### The task
Locate "Q4: NMOS IRF540" in the data below, then output the line it is on and all following lines through the last, word for word. Skip any pictures.

——

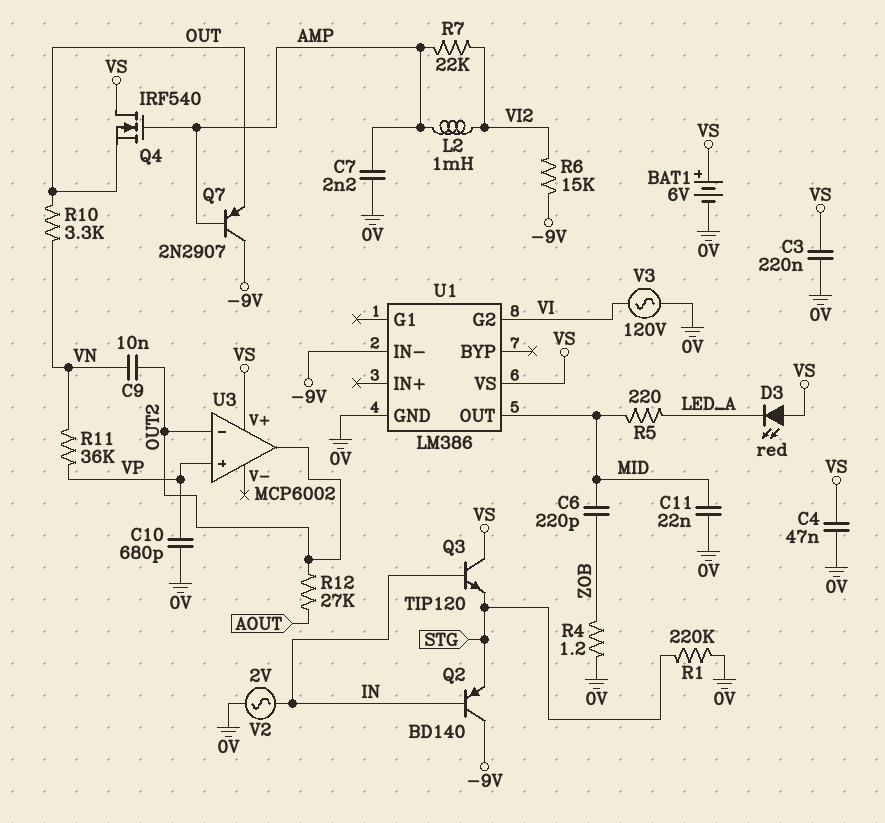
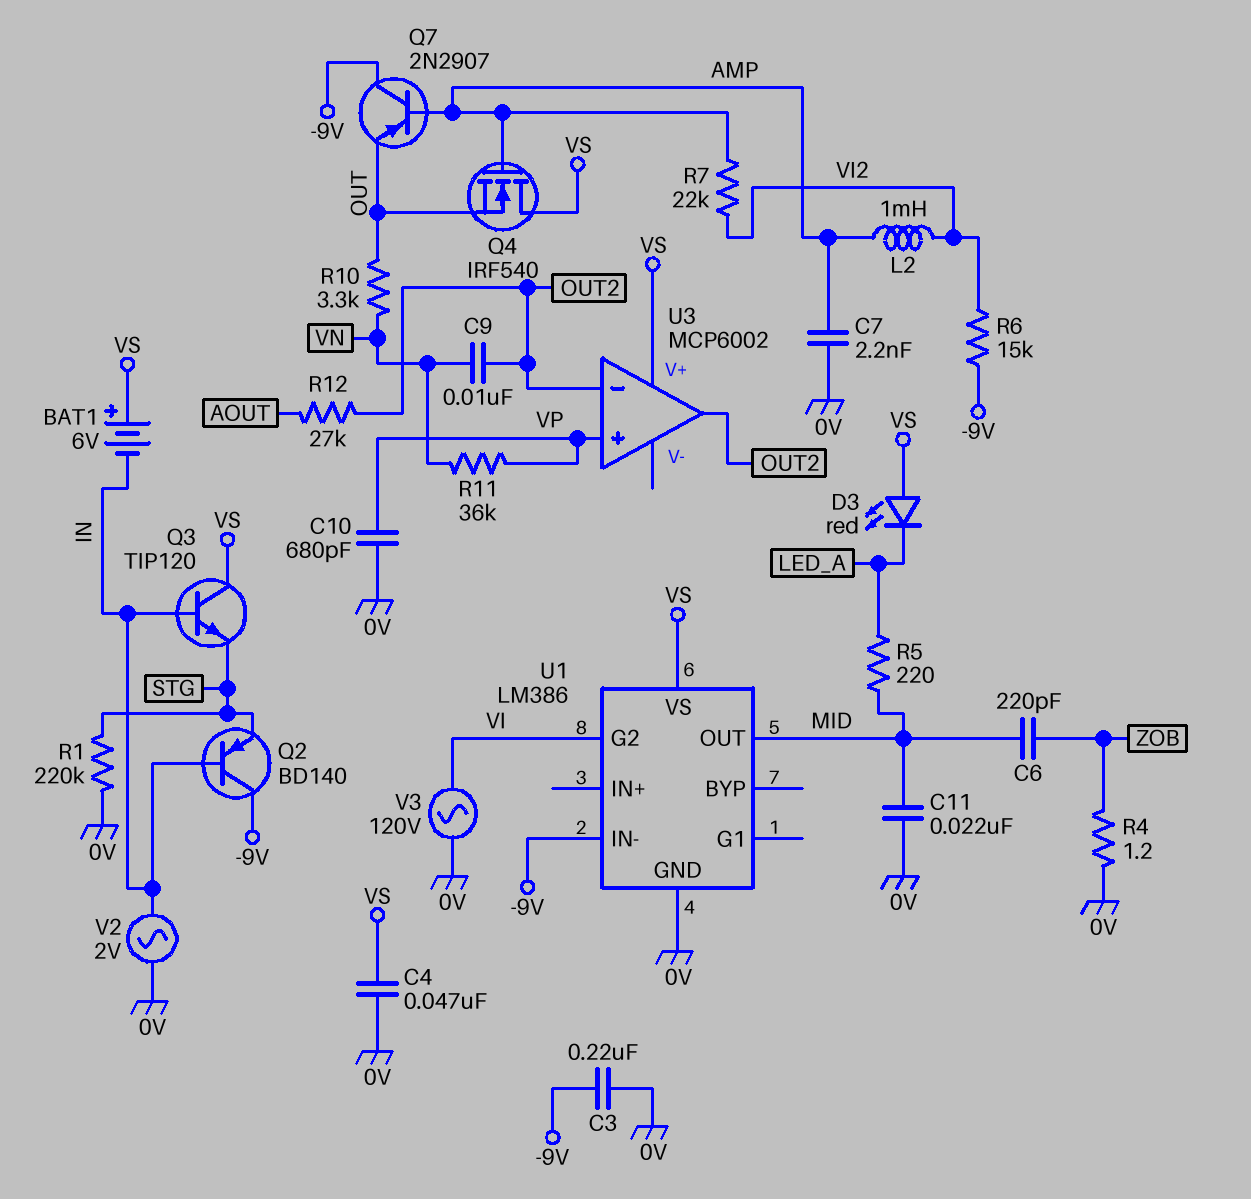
BAT1: 6V (plus VS, minus 0V) -> 6V (plus VS, minus IN)
C3: 220nF (0V, VS) -> 220nF (-9V, 0V)

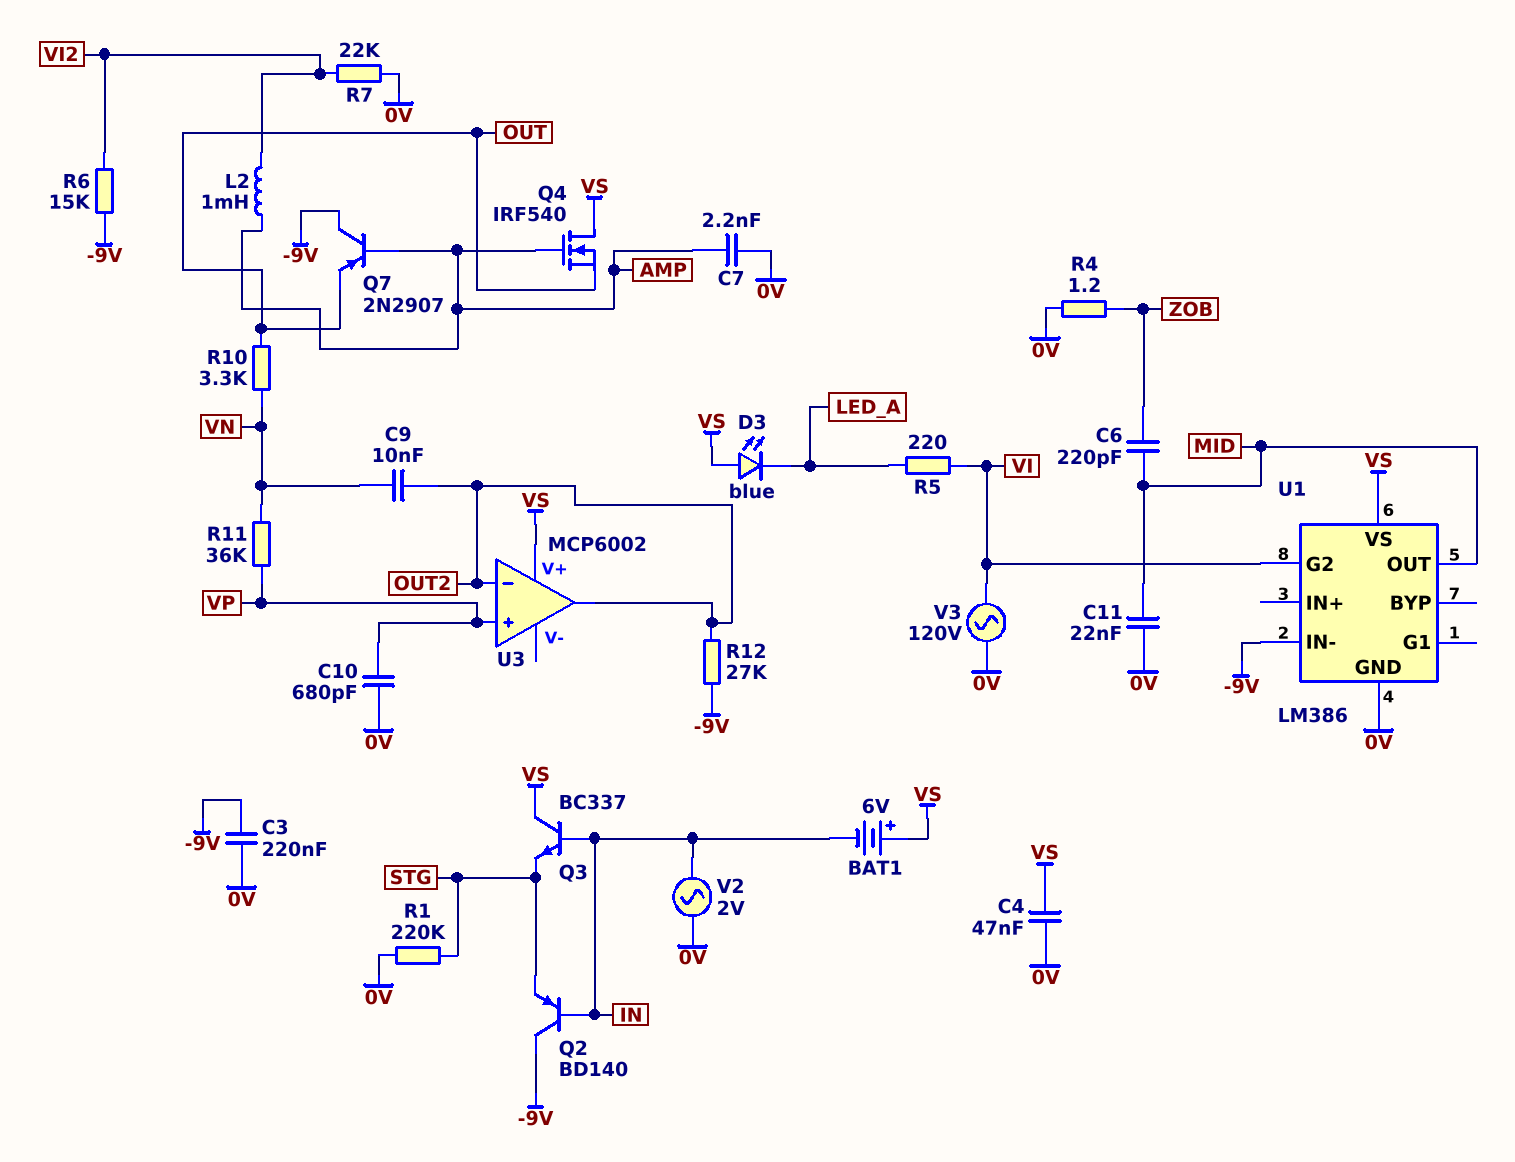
D3: LED red (A VS, K LED_A) -> LED blue (A VS, K LED_A)
Q3: NPN TIP120 (B IN, C VS, E STG) -> NPN BC337 (B IN, C VS, E STG)
R5: 220 (LED_A, MID) -> 220 (LED_A, VI)
R7: 22k (AMP, VI2) -> 22k (0V, VI2)
R12: 27k (AOUT, OUT2) -> 27k (-9V, OUT2)

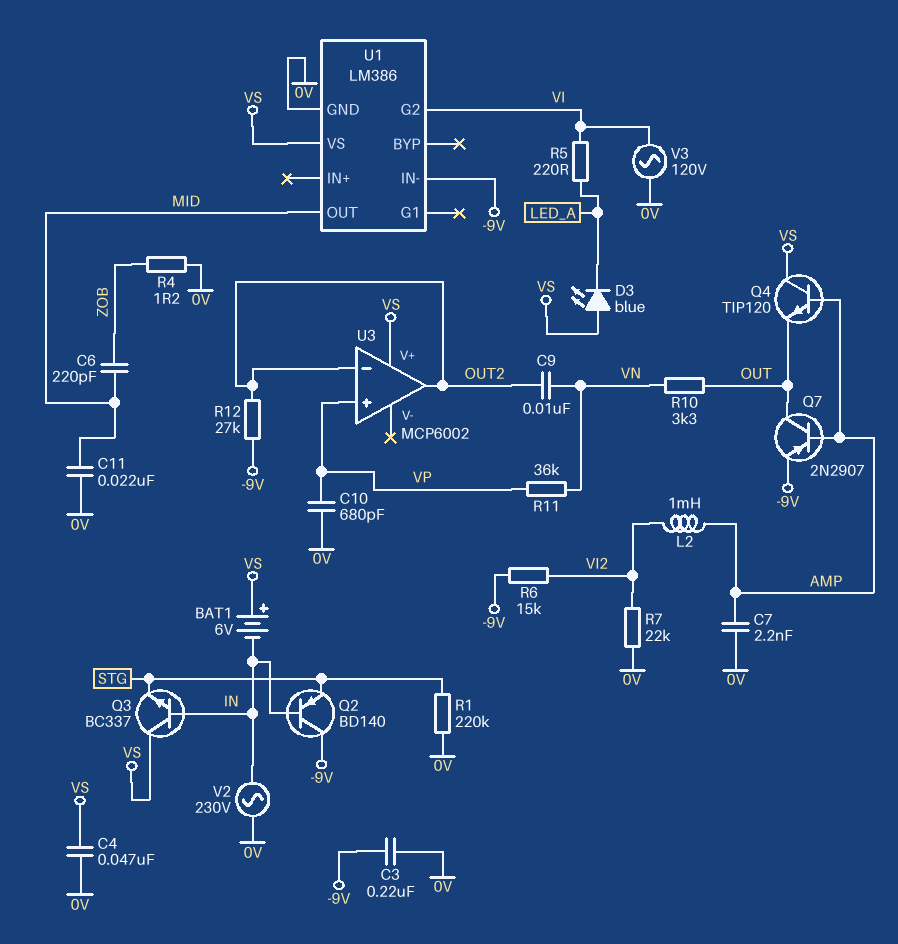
Q4: NMOS IRF540 (G AMP, D VS, S OUT) -> NPN TIP120 (B AMP, C VS, E OUT)
Q7: PNP 2N2907 (B AMP, C -9V, E OUT) -> PNP 2N2907 (B AMP, C OUT, E -9V)
V2: AC 2V (0V, IN) -> AC 230V (0V, IN)

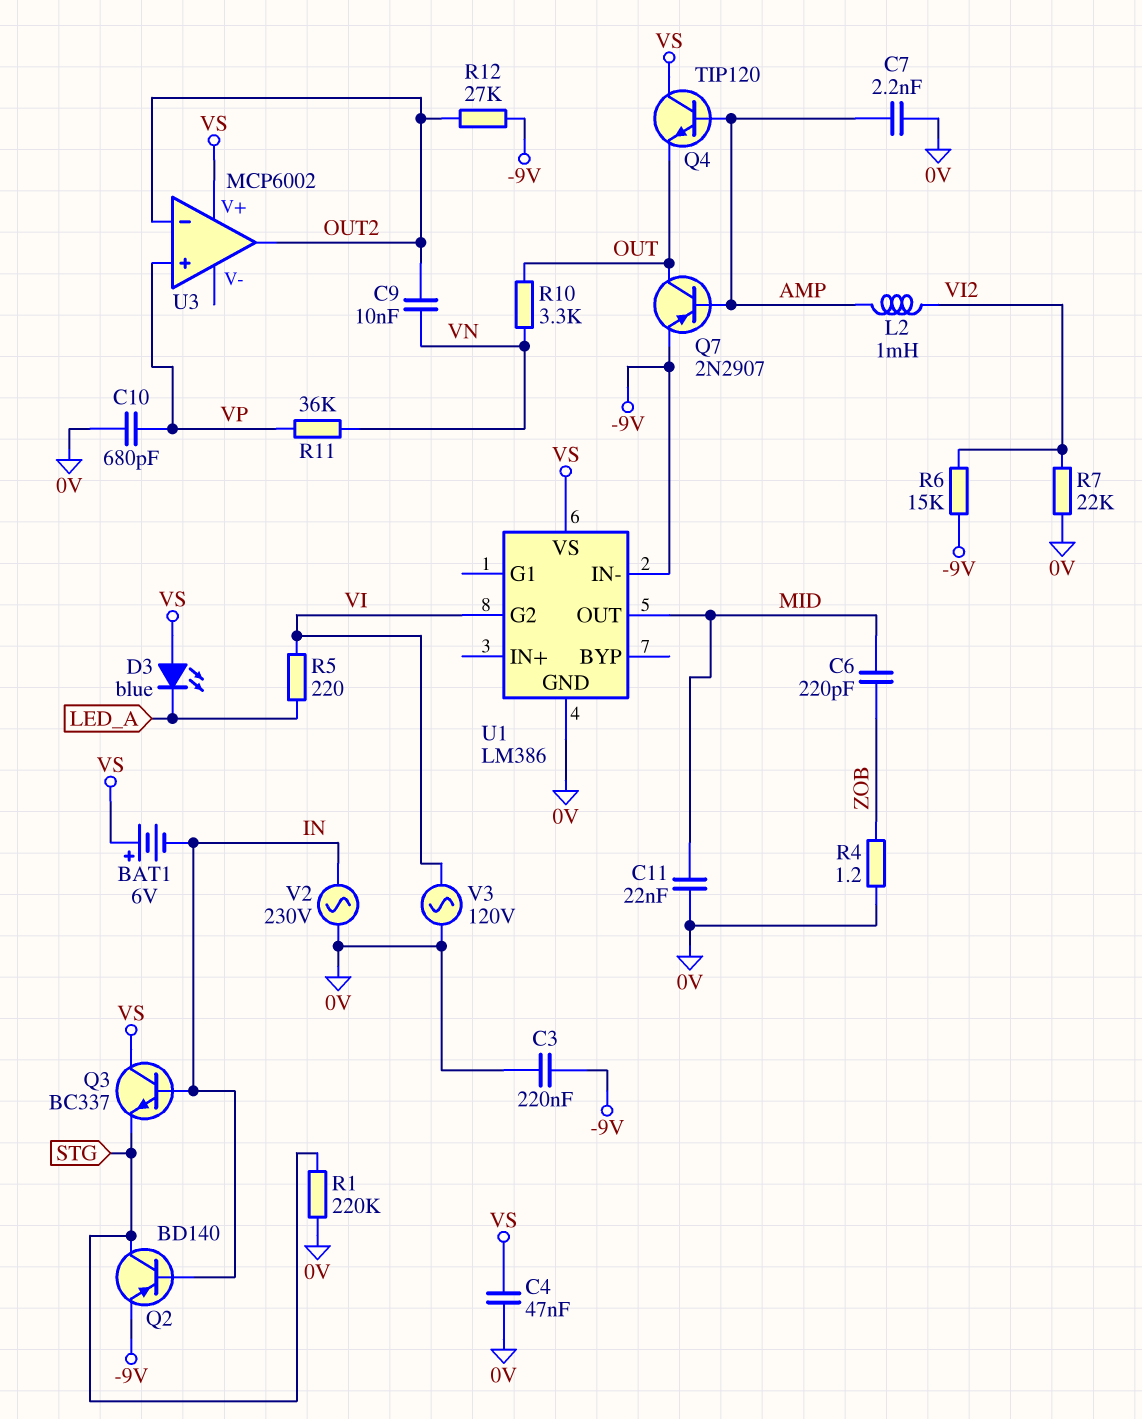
Q2: PNP BD140 (B IN, C -9V, E STG) -> PNP BD140 (B IN, C STG, E -9V)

——

### Reply
Q4: NMOS IRF540 (G AMP, D VS, S OUT) -> NPN TIP120 (B AMP, C VS, E OUT)
Q7: PNP 2N2907 (B AMP, C -9V, E OUT) -> PNP 2N2907 (B AMP, C OUT, E -9V)
V2: AC 2V (0V, IN) -> AC 230V (0V, IN)

Q2: PNP BD140 (B IN, C -9V, E STG) -> PNP BD140 (B IN, C STG, E -9V)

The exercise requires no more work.